─── Dataset ───

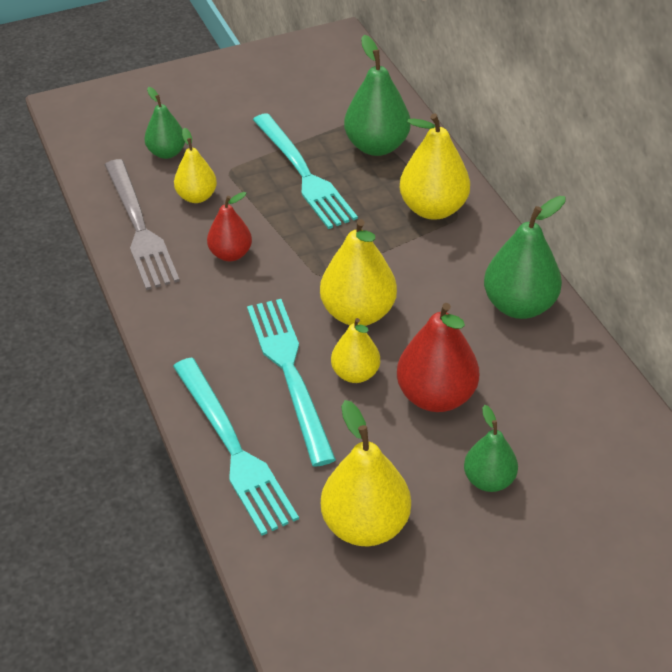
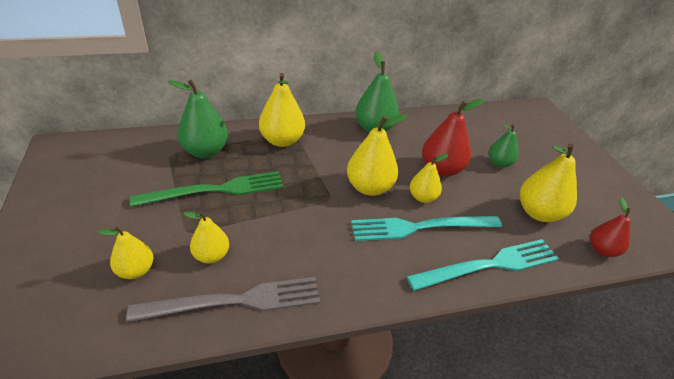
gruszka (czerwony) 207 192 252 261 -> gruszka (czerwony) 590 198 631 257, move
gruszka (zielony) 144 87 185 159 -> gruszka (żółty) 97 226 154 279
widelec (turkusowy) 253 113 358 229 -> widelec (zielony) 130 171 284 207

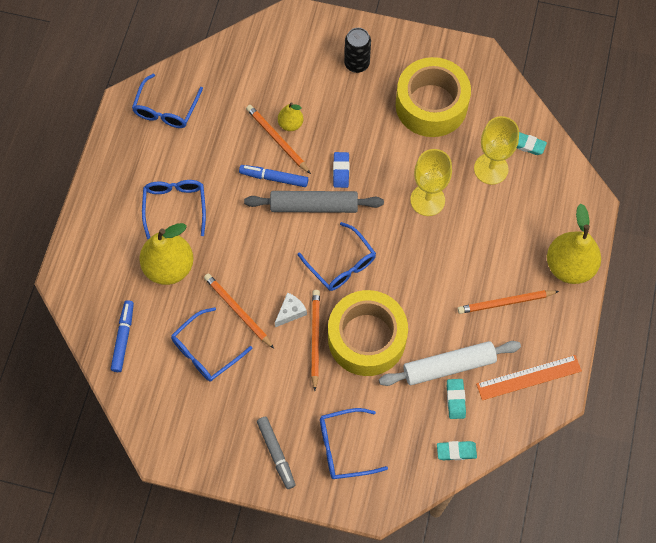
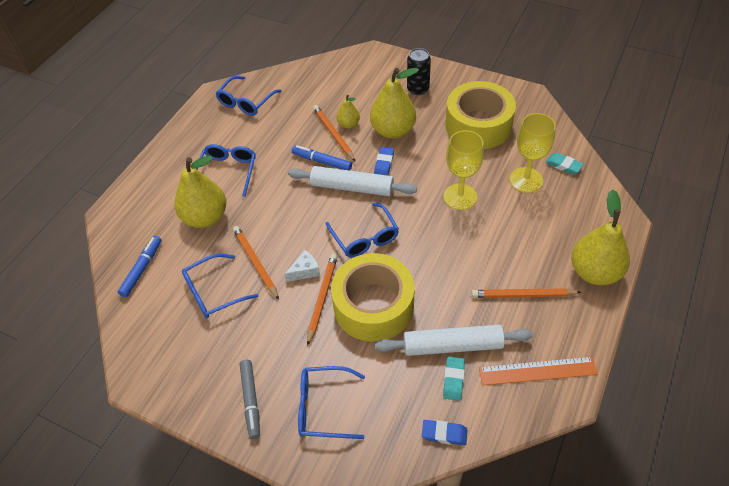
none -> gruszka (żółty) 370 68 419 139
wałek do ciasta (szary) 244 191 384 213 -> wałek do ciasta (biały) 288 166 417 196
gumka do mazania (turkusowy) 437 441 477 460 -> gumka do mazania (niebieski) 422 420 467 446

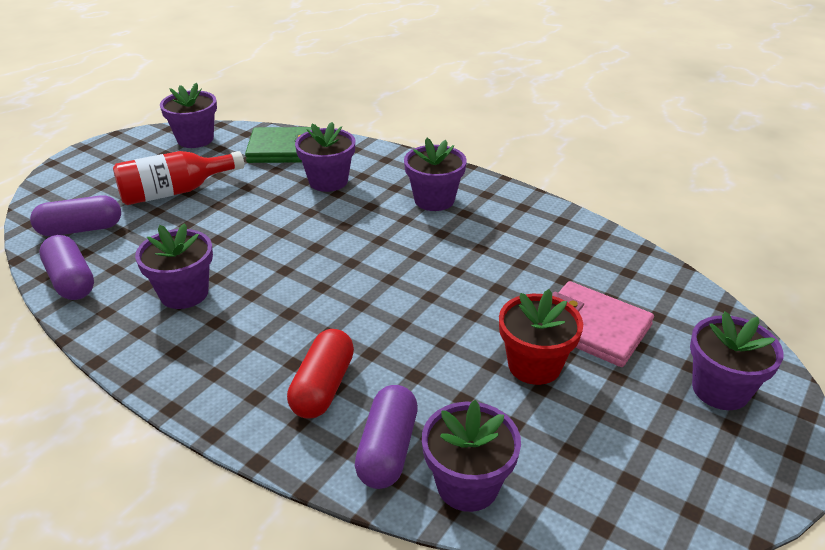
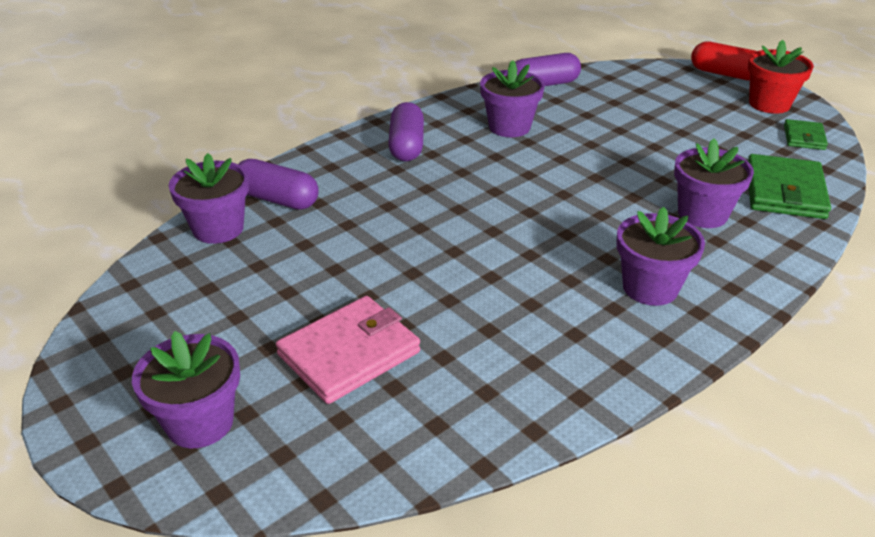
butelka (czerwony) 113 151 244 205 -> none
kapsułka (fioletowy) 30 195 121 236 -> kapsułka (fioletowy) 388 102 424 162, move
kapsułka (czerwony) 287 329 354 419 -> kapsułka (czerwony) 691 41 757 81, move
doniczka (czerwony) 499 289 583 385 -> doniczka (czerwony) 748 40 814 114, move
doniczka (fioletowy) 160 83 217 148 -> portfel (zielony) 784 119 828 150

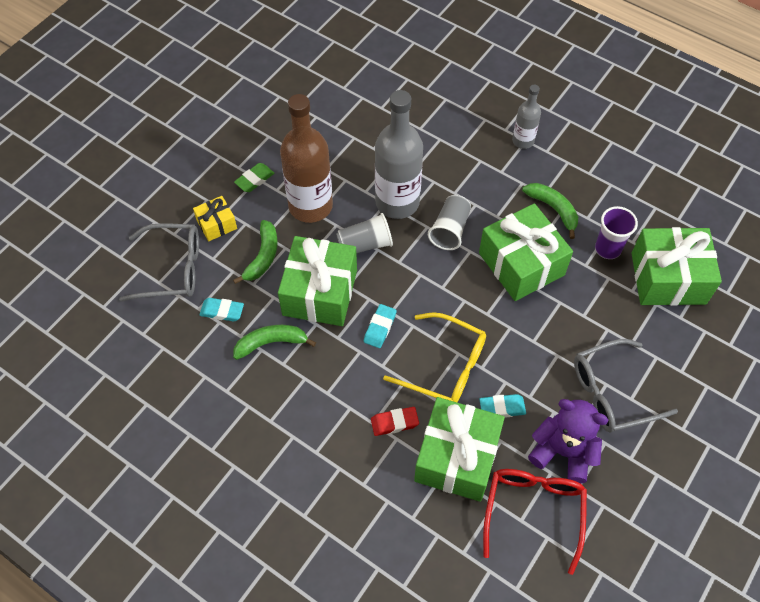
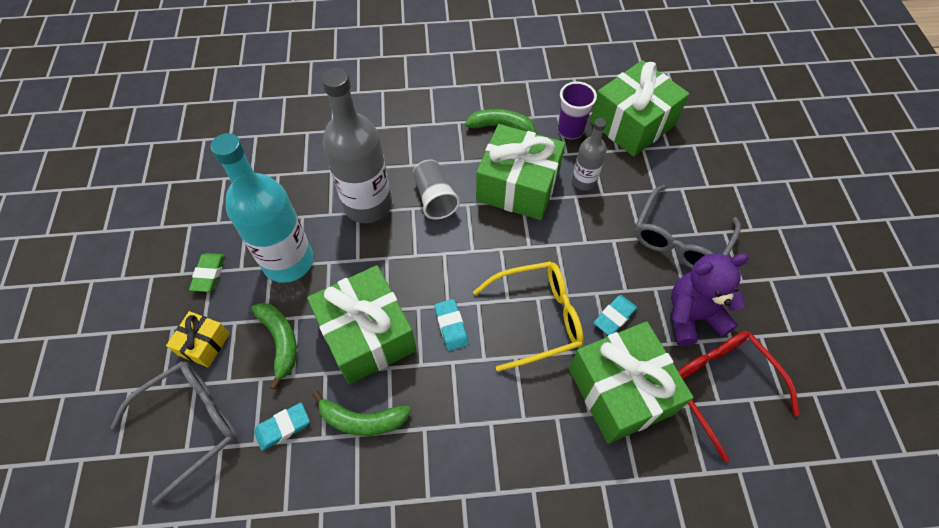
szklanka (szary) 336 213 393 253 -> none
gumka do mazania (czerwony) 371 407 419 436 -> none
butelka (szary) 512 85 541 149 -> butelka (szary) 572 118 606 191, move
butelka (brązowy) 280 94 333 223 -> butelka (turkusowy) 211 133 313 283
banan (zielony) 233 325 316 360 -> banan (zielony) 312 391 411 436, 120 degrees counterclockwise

───

→ Work task:
Filter the records down to the lines that contain the string "gumka", and copy those lines.

→ Solution for this exercise:
gumka do mazania (turkusowy) 437 441 477 460 -> gumka do mazania (niebieski) 422 420 467 446
gumka do mazania (czerwony) 371 407 419 436 -> none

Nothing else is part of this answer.